BEGIN

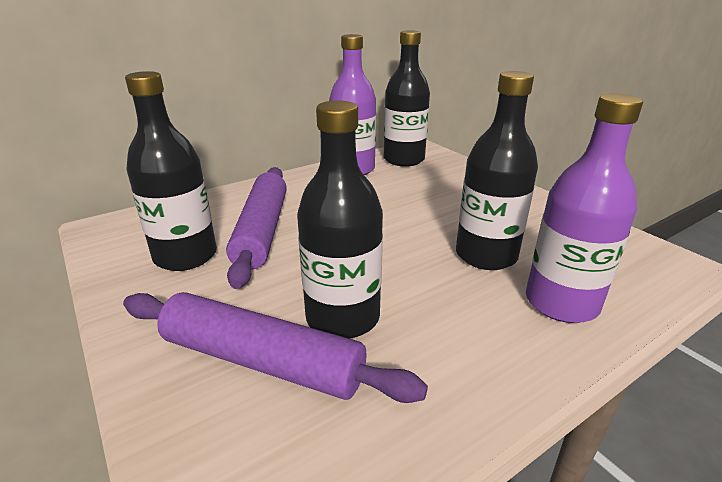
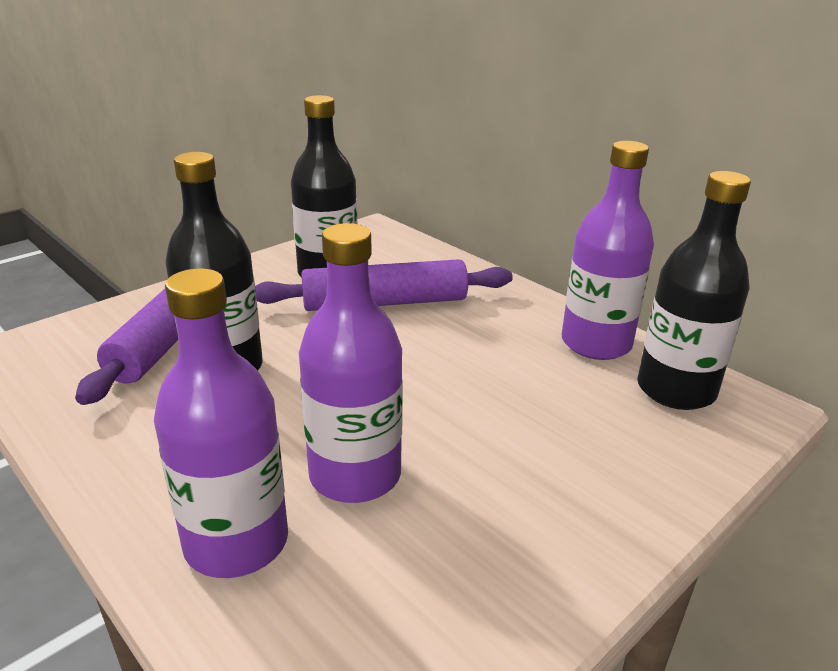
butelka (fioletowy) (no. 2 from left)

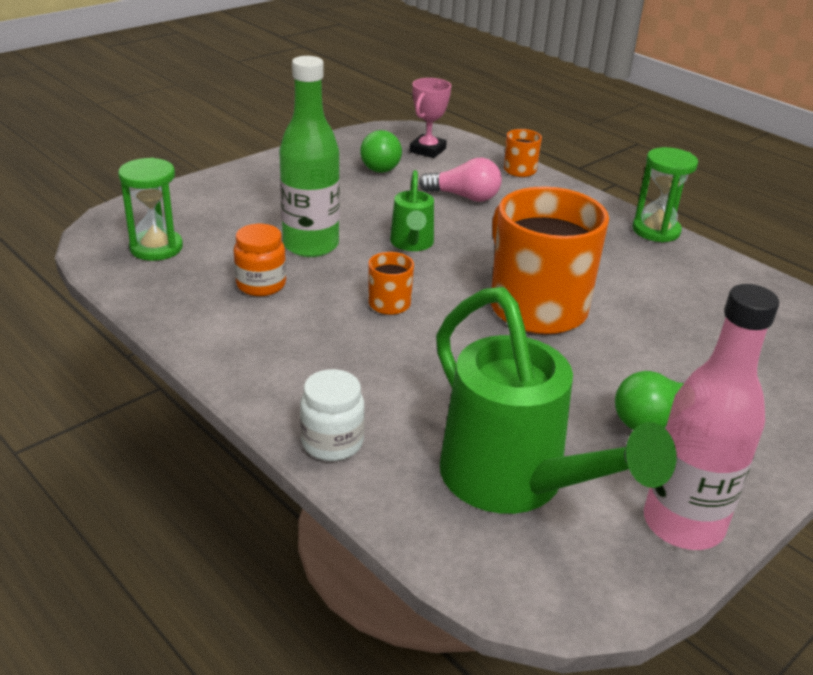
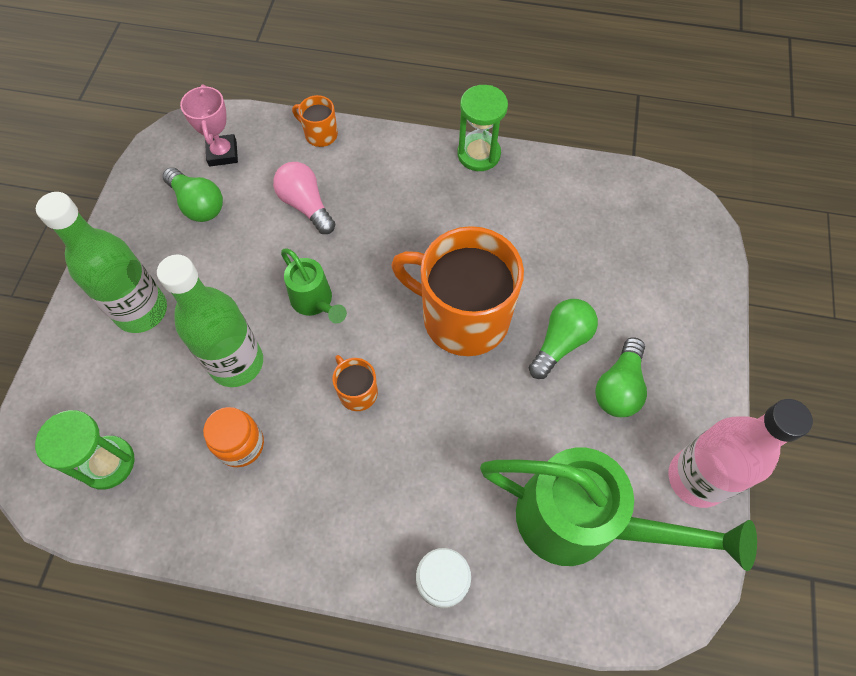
butelka (zielony) (no. 1 from left)
żarówka (różowy)
żarówka (zielony) (no. 2 from left)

END

**Your instructions:**
Answer with the exact lines running from the one that contains "butelka (zielony) (no. 1 from left)" through the last line of the data. Include no other line.

**Response box:**
butelka (zielony) (no. 1 from left)
żarówka (różowy)
żarówka (zielony) (no. 2 from left)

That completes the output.